■ About this task ■
Could you copy every line from the material below in which "yellow" appears?

§ §

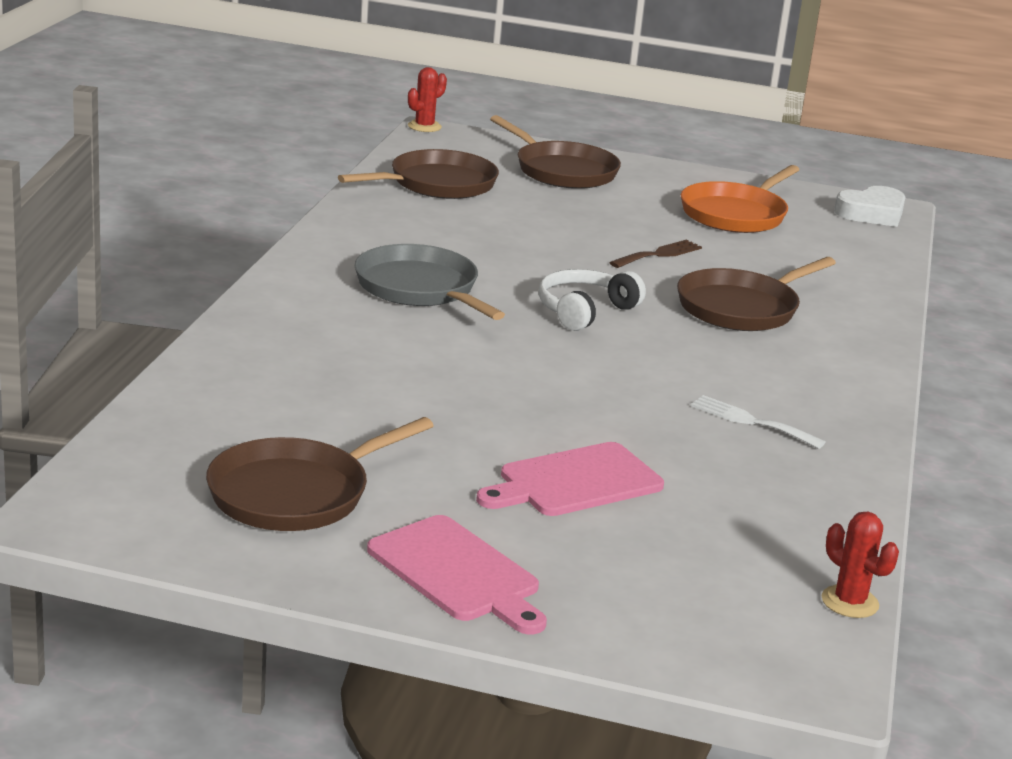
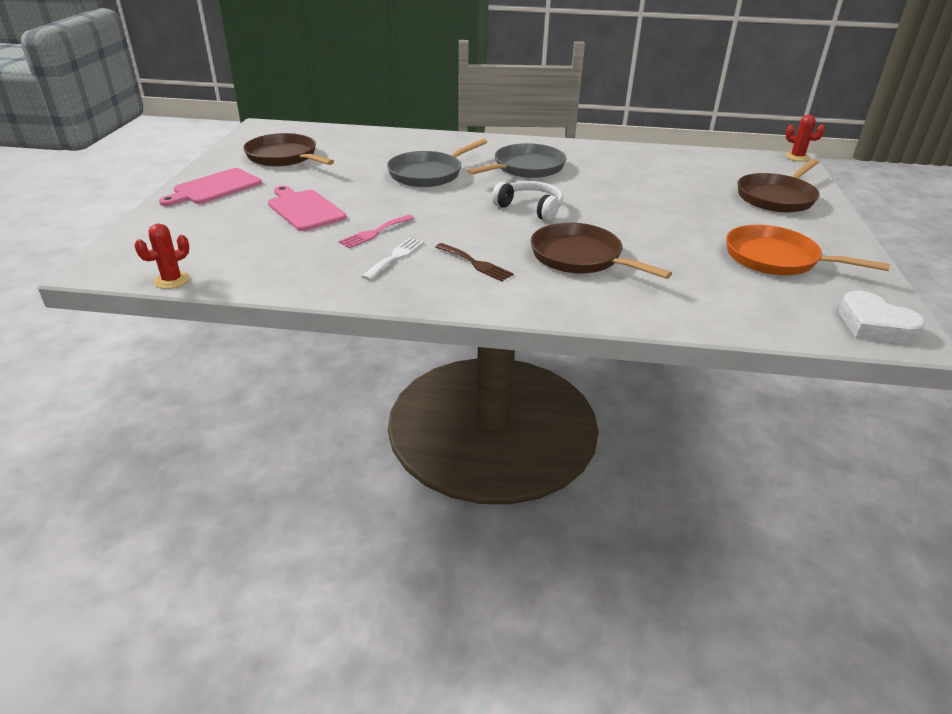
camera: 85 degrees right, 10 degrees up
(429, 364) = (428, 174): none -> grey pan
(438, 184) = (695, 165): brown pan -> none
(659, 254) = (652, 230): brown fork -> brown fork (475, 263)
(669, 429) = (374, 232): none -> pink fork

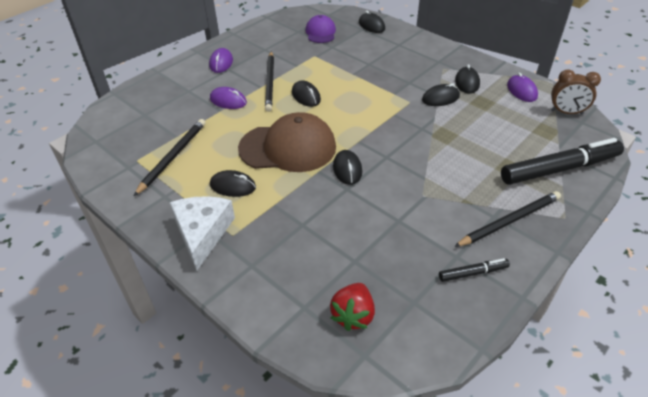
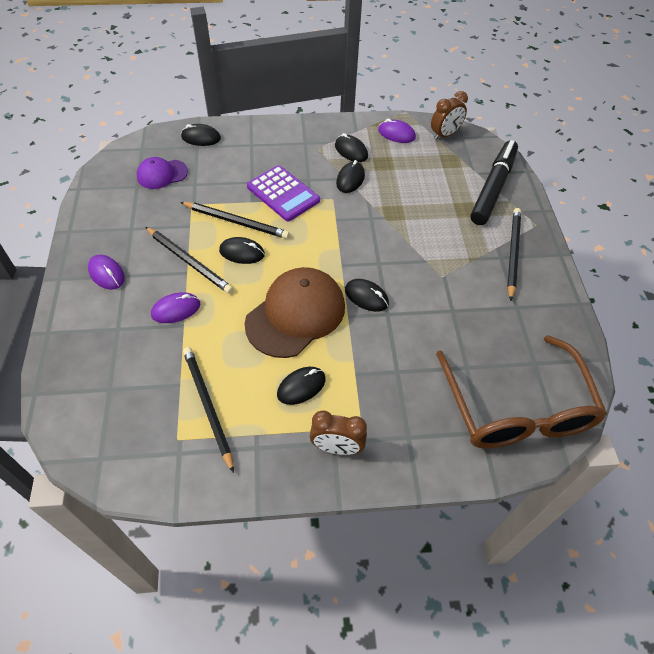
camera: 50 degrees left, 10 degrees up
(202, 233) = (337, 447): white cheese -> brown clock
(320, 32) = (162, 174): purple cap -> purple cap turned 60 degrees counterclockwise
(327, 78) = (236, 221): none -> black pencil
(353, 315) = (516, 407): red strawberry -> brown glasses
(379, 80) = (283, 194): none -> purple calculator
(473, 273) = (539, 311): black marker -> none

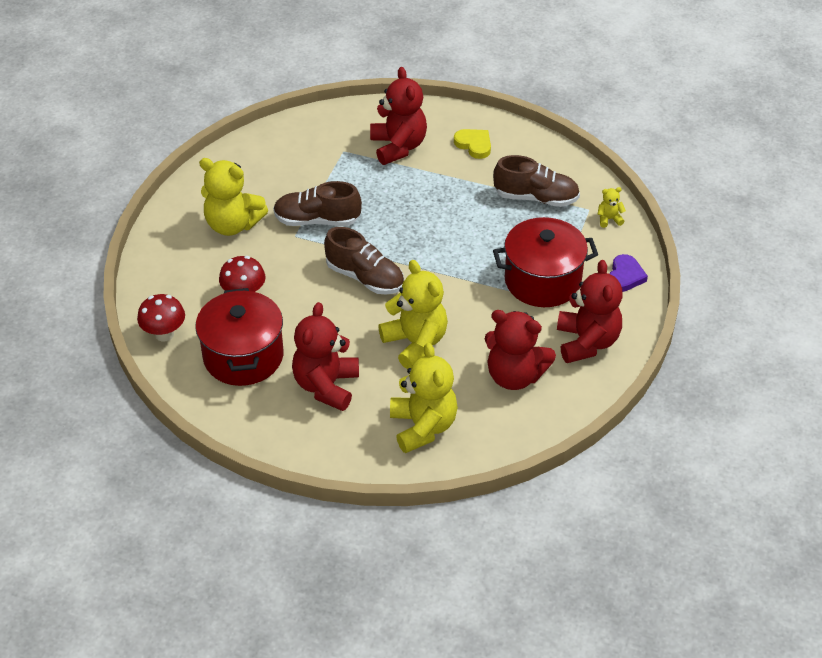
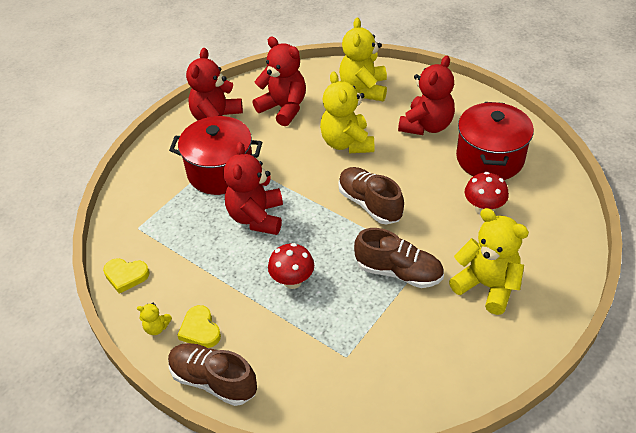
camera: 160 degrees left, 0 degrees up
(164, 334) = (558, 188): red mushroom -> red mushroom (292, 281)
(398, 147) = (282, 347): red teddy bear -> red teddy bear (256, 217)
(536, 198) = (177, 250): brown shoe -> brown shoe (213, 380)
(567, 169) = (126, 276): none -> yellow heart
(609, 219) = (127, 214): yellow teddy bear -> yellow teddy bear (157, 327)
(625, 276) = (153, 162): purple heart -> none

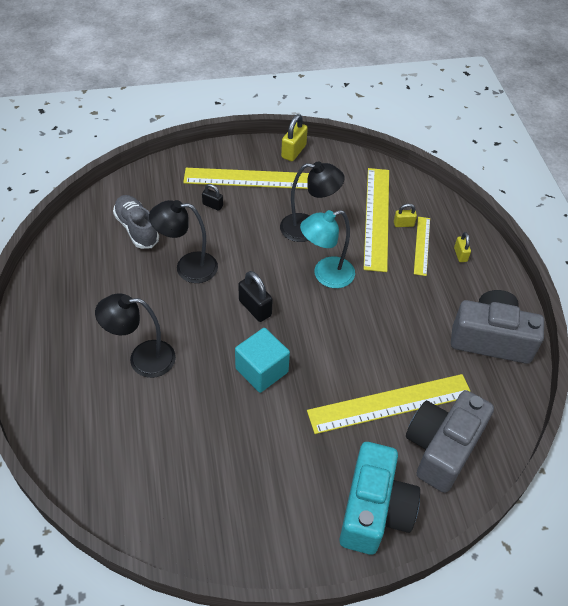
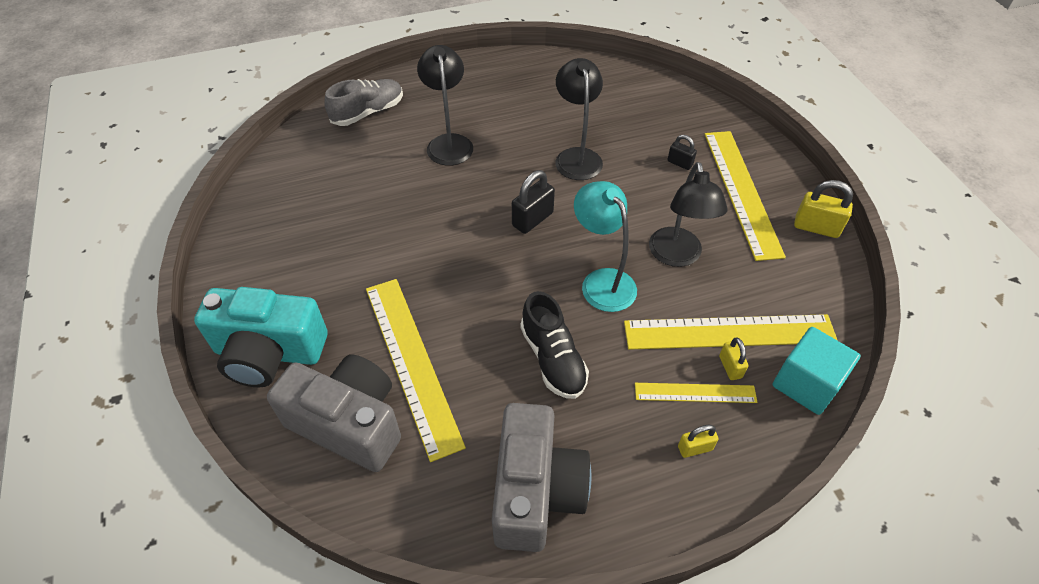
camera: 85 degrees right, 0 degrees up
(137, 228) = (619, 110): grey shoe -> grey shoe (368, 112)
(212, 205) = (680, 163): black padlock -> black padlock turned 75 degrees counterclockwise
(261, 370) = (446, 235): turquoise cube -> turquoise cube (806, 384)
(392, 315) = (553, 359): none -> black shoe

§ §

■ Written solution ■
(567, 169) = (126, 276): none -> yellow heart
(609, 219) = (127, 214): yellow teddy bear -> yellow teddy bear (157, 327)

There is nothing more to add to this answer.